Only one stretch of the data is wanted: the line containing "Q1: NPN 2N2222", the line containing "R14: none -> 15k (N_9, N_20)", and every line between them, copied exactly.

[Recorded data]
━━━━━━━━━━

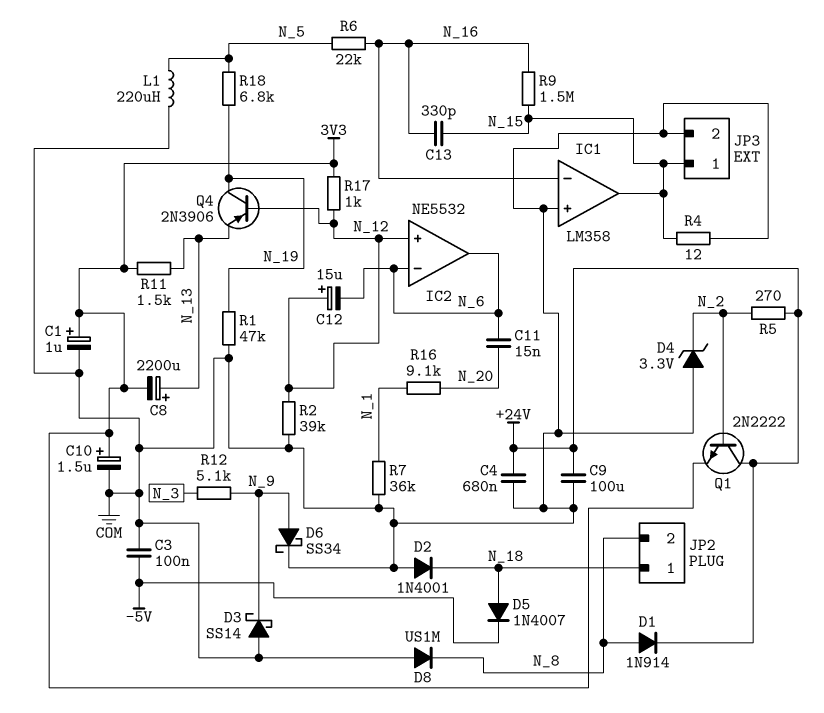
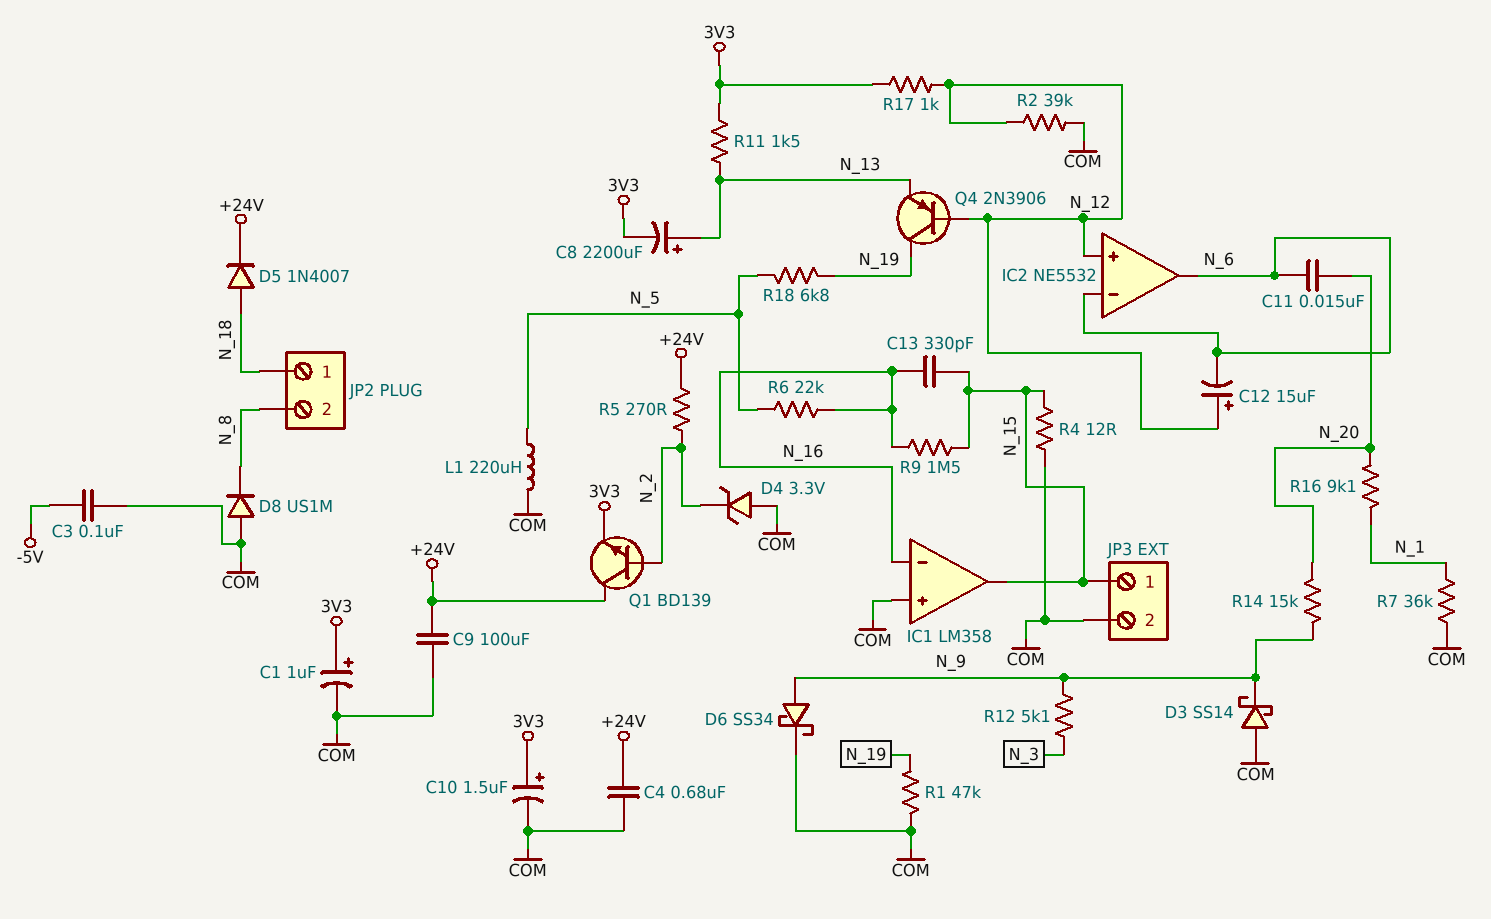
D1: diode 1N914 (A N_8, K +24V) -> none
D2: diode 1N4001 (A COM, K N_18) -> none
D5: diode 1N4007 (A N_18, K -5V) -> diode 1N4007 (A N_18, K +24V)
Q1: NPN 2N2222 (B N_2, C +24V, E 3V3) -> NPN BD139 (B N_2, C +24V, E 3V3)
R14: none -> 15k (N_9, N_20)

━━━━━━━━━━

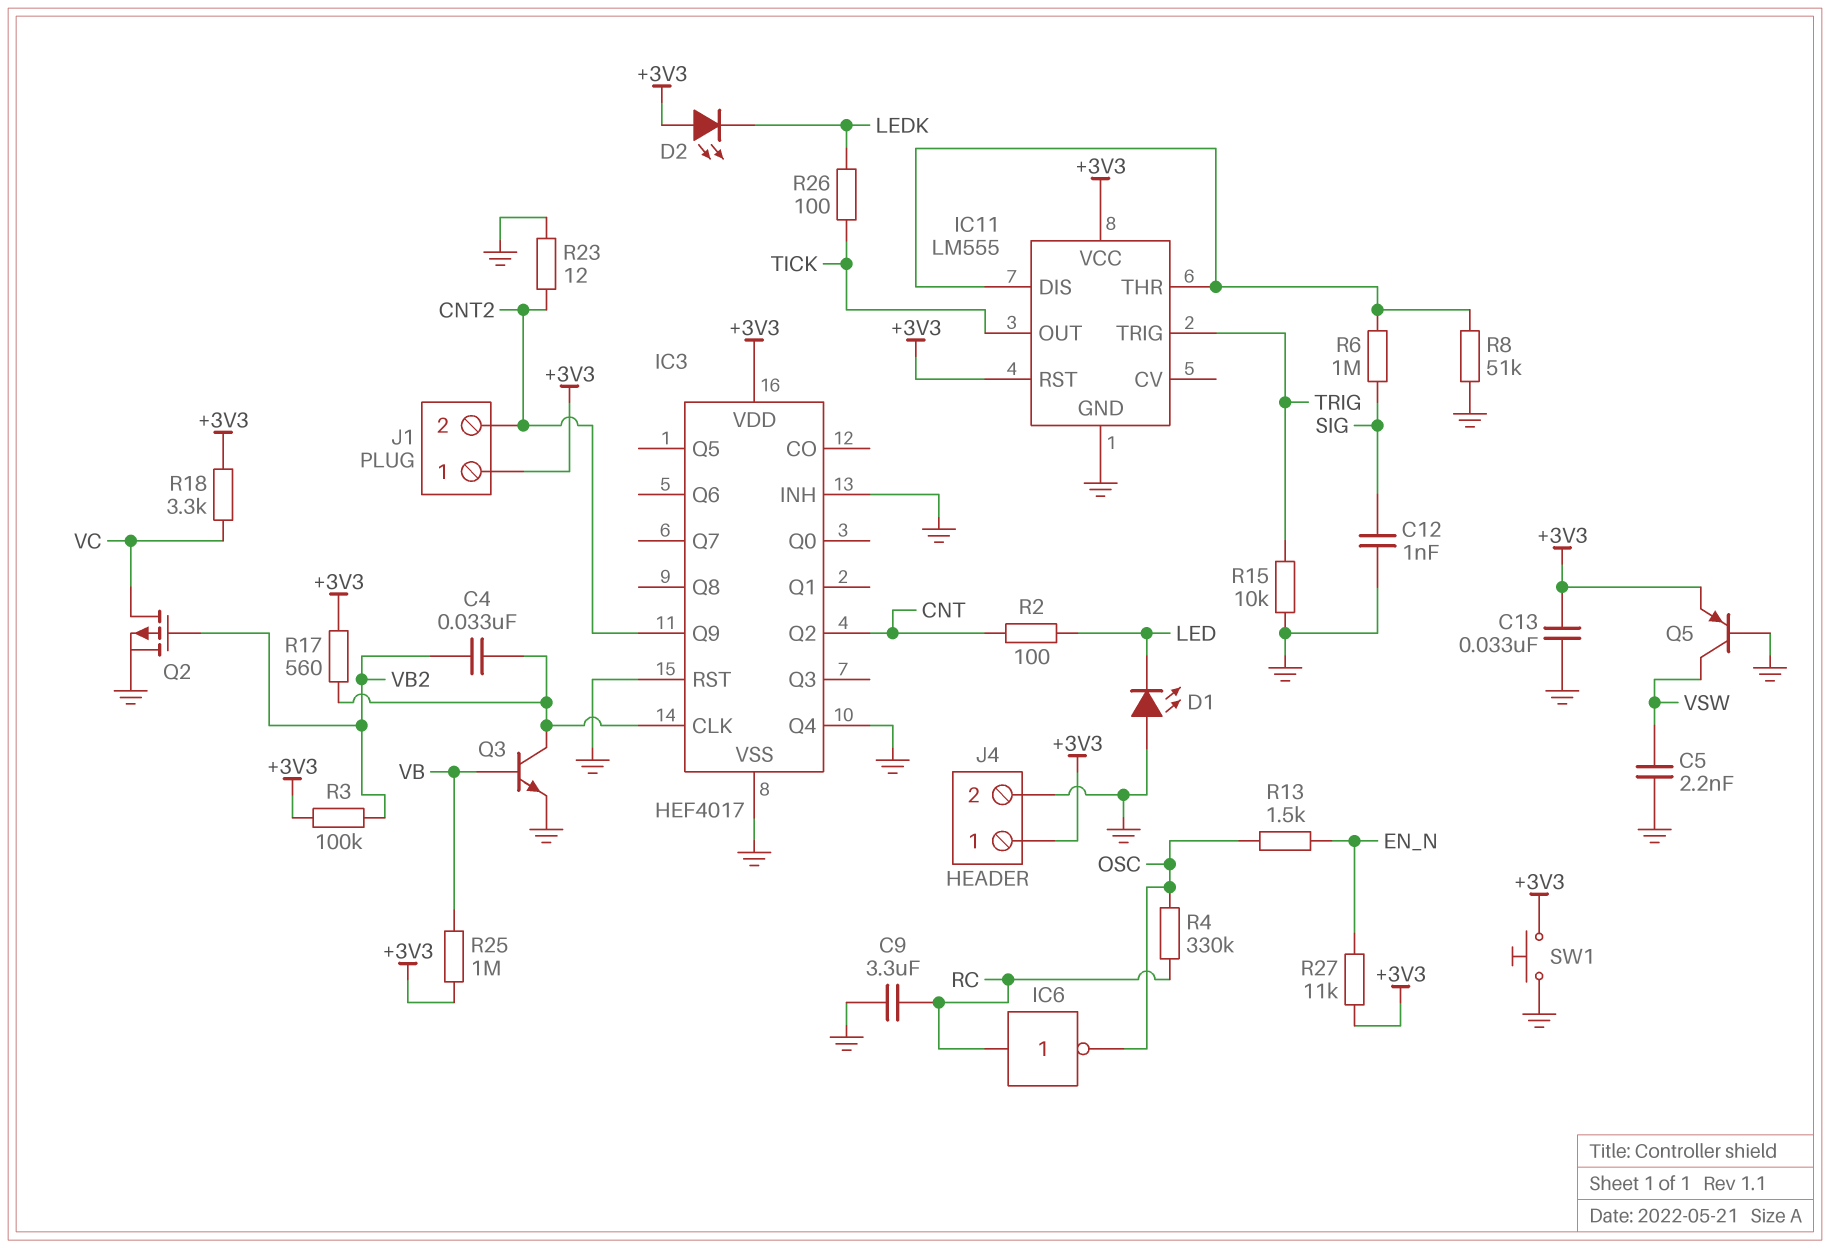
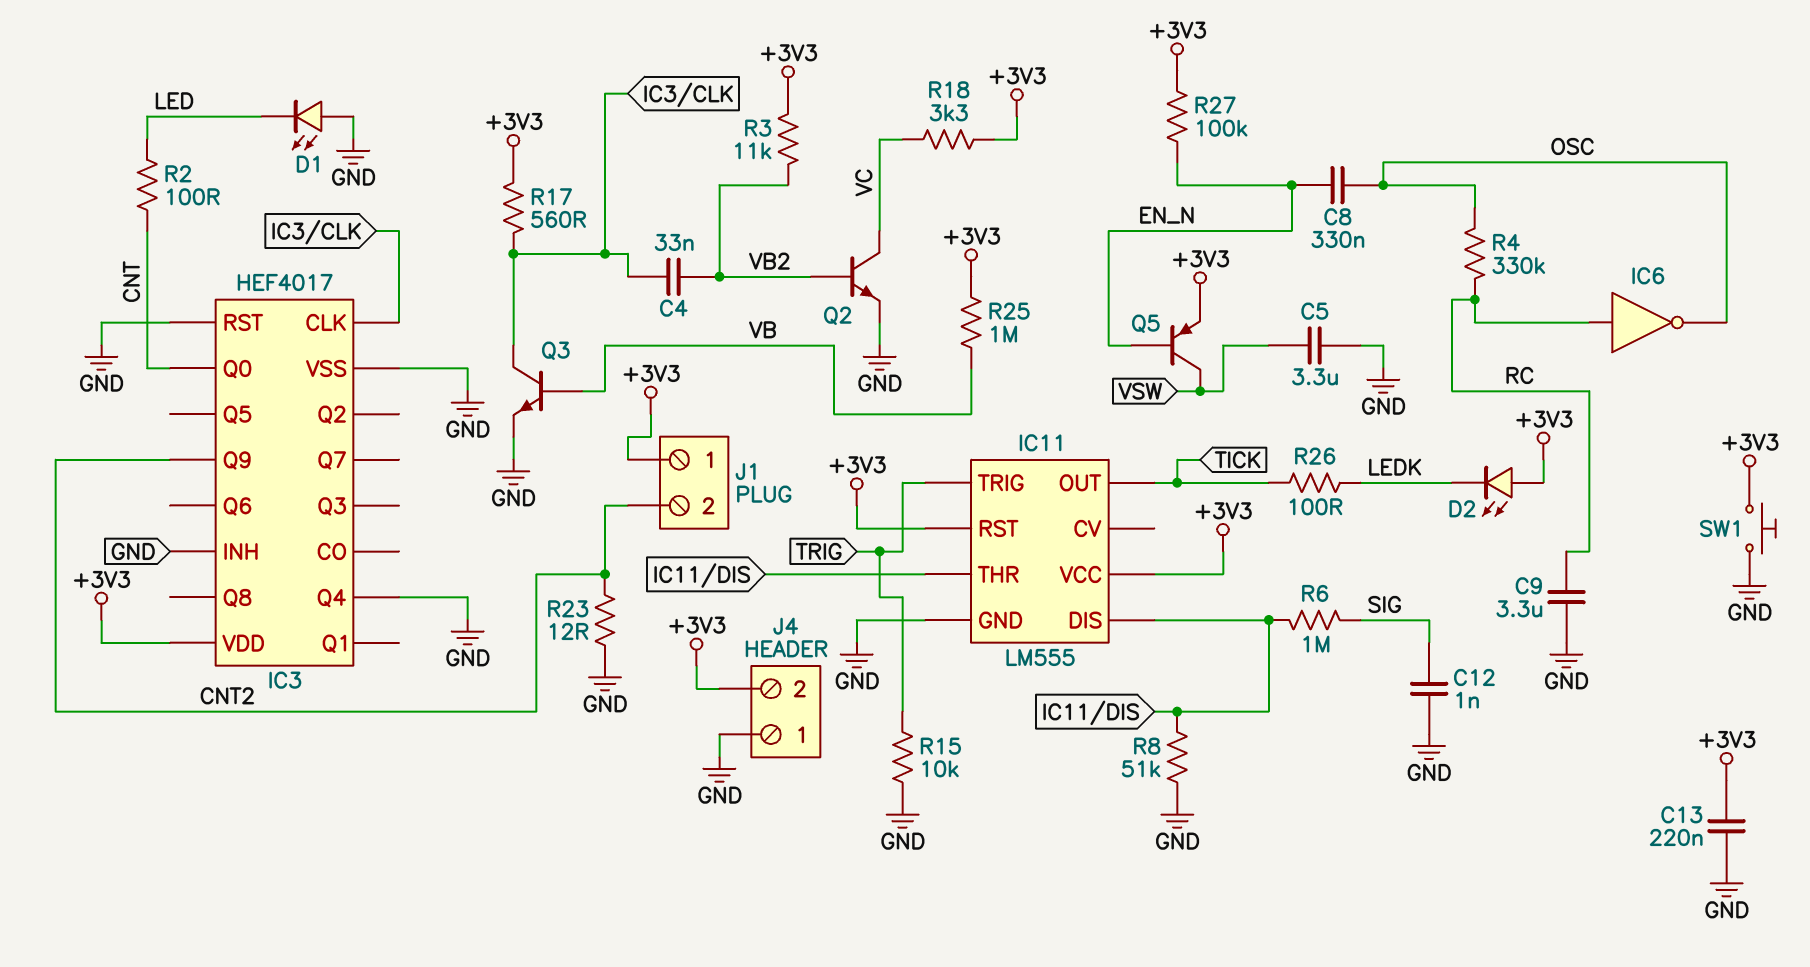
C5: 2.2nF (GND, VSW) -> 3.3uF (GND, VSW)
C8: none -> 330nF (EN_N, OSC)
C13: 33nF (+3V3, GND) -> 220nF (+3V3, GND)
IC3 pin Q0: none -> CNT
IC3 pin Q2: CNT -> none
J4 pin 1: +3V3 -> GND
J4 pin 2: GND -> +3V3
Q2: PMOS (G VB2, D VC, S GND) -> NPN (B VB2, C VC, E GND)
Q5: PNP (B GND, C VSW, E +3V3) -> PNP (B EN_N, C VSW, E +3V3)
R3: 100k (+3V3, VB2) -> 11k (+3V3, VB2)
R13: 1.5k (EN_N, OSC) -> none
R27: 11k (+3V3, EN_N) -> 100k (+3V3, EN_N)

━━━━━━━━━━

| EXERCISE RESPONSE |
Q1: NPN 2N2222 (B N_2, C +24V, E 3V3) -> NPN BD139 (B N_2, C +24V, E 3V3)
R14: none -> 15k (N_9, N_20)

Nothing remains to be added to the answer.